▶ What is expected
List all lines of the data that include the string "VEXT".

+++ Exercise inputs +++

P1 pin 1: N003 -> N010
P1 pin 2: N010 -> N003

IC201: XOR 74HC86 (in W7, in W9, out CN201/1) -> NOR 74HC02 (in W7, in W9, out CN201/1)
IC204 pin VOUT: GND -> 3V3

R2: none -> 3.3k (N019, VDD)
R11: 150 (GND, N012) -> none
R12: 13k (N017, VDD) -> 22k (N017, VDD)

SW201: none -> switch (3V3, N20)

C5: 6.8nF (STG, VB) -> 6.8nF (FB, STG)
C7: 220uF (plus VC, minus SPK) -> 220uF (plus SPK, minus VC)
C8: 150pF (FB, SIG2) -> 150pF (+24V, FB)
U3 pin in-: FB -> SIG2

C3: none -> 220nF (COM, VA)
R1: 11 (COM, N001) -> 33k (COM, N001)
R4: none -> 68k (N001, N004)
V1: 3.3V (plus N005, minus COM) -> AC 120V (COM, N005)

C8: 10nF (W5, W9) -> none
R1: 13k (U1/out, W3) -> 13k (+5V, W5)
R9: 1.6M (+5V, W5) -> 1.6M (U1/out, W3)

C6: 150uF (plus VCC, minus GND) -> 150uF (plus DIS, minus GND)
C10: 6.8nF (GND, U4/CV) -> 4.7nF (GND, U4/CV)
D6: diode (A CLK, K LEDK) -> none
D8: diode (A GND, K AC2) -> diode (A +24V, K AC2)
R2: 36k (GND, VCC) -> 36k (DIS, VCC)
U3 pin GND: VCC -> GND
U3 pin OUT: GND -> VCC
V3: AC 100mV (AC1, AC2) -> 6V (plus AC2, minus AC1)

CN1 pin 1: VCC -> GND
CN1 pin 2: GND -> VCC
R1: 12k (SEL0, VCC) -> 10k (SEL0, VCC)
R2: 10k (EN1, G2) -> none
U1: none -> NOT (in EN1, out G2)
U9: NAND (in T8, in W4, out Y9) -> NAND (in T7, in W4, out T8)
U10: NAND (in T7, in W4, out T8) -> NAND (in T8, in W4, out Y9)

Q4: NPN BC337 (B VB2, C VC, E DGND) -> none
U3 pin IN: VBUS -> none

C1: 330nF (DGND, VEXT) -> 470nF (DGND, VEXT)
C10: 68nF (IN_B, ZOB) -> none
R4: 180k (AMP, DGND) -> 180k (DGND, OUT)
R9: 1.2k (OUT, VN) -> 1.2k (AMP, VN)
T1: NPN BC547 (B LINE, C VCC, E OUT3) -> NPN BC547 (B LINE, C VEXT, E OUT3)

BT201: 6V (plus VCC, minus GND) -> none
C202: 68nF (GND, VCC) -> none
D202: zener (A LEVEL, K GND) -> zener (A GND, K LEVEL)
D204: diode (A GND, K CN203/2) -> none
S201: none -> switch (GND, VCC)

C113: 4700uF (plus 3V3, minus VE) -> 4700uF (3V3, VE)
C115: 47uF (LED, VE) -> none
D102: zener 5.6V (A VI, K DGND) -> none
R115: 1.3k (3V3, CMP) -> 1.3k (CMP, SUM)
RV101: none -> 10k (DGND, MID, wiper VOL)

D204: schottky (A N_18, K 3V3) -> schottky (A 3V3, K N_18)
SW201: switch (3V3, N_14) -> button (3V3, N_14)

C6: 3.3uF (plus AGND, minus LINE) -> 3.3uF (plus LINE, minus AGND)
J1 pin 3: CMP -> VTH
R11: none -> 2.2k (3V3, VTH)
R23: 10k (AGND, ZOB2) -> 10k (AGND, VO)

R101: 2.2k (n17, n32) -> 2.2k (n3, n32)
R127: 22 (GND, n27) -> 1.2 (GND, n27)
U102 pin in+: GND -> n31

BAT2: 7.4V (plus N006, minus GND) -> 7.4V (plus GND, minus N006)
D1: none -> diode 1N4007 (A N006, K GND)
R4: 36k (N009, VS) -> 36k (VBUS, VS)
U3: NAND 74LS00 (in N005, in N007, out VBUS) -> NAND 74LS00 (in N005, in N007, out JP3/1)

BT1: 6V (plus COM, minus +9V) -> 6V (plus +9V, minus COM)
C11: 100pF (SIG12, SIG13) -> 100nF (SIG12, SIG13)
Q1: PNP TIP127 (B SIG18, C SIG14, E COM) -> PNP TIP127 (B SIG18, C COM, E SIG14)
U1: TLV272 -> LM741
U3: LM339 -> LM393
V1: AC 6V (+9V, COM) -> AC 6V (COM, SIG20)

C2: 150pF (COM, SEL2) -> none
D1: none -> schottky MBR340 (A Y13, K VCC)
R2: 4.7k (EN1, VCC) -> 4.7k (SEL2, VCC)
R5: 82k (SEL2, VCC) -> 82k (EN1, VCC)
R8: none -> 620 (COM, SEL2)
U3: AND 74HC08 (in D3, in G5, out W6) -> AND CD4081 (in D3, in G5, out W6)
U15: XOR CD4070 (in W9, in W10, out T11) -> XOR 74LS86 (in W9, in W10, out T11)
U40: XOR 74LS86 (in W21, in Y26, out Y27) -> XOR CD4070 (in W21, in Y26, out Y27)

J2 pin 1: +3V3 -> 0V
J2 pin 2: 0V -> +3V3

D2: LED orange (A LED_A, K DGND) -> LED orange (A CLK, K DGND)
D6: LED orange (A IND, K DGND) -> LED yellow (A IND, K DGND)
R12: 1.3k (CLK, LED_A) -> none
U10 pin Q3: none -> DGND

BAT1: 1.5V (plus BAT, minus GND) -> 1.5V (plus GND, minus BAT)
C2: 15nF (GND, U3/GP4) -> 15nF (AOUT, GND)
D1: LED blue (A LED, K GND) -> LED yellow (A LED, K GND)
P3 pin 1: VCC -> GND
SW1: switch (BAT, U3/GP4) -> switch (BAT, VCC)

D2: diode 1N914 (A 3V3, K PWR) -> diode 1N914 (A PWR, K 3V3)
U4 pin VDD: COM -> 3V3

+++

▶ Task output
C1: 330nF (DGND, VEXT) -> 470nF (DGND, VEXT)
T1: NPN BC547 (B LINE, C VCC, E OUT3) -> NPN BC547 (B LINE, C VEXT, E OUT3)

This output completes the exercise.